** Opening INFORMATION GIVEN block **

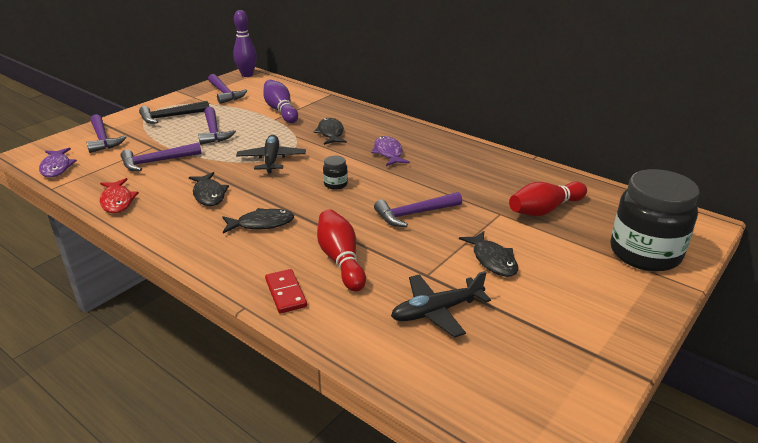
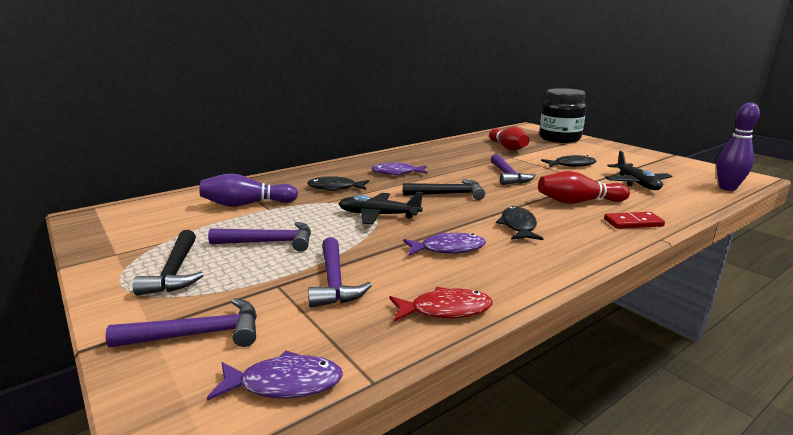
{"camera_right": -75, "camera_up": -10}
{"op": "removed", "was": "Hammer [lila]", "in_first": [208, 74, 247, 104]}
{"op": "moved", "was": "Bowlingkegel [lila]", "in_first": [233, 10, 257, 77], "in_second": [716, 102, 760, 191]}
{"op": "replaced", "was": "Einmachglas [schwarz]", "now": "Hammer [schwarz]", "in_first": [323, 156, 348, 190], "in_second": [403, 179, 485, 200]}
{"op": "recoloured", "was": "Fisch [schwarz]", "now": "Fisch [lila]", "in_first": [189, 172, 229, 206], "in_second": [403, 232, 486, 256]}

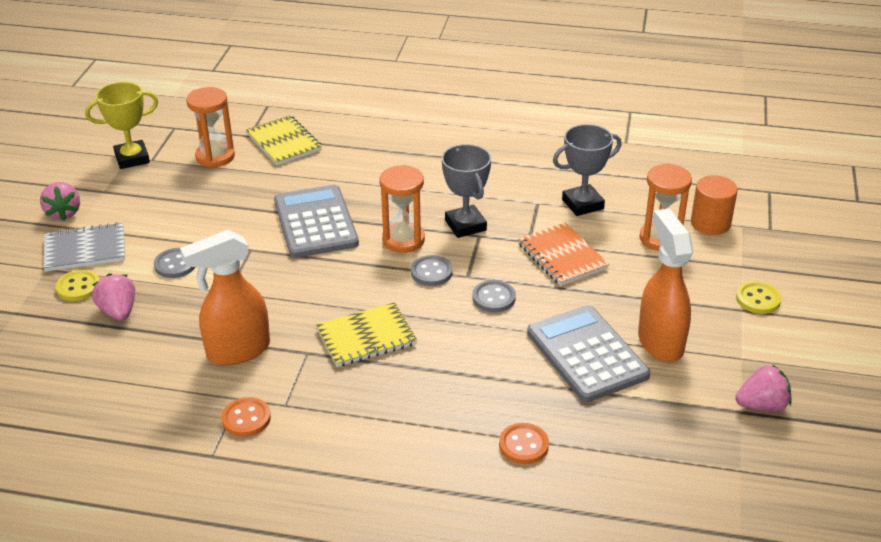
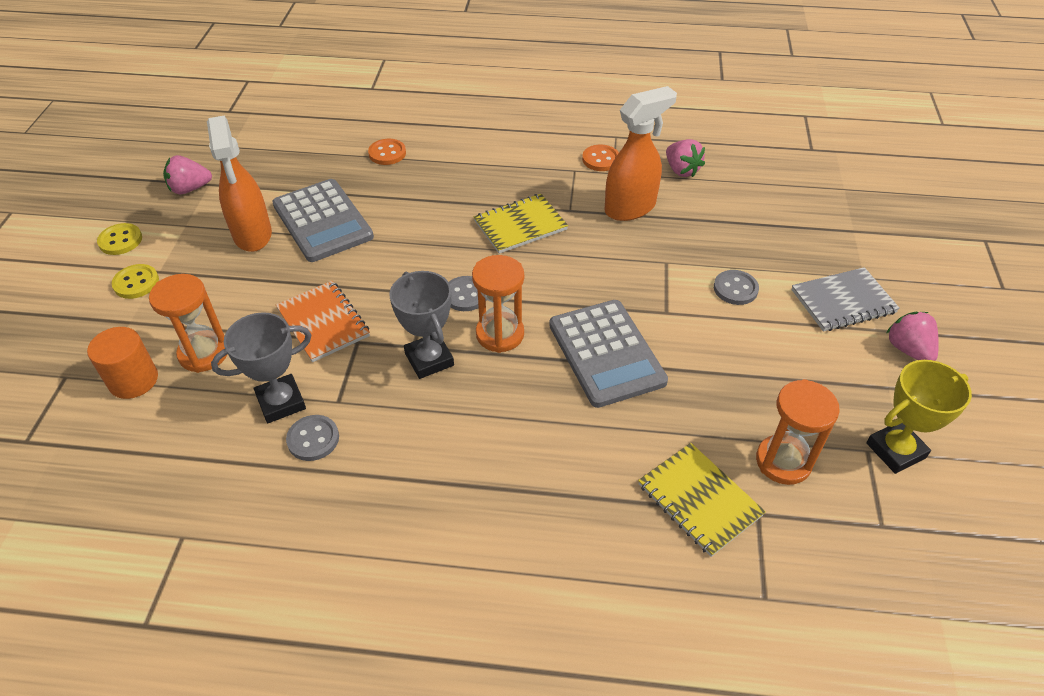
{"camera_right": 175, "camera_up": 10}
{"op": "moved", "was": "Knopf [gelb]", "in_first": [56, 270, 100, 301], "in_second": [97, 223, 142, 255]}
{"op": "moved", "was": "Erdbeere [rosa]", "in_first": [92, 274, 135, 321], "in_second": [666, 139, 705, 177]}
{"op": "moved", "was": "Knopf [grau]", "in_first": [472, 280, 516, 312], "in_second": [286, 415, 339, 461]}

** Closing INFORMATION GIVEN block **
** Opening INFORMATION GIVEN block **

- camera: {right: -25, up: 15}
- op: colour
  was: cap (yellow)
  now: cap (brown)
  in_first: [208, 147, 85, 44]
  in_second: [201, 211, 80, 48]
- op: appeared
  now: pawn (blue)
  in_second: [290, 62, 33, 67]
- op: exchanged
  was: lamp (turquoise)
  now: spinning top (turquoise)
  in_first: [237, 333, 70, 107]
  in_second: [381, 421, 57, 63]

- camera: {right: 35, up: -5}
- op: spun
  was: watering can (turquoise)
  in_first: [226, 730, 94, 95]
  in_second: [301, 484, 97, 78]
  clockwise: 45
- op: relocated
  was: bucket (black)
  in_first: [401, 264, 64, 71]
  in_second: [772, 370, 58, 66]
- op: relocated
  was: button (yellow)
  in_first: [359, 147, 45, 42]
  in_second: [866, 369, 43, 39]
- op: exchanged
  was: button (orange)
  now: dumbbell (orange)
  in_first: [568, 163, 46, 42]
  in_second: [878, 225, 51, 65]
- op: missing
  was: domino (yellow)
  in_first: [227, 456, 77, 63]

** Closing INFORMATION GIVEN block **

TASK INSTRUCTIONS:
Since only part of the listing is wanted, copy exactly the lines from the one holding "in_second: [290, 62, 33, 67]" to the one holding "in_first: [237, 333, 70, 107]", both included.

THE COMPLETED TASK:
  in_second: [290, 62, 33, 67]
- op: exchanged
  was: lamp (turquoise)
  now: spinning top (turquoise)
  in_first: [237, 333, 70, 107]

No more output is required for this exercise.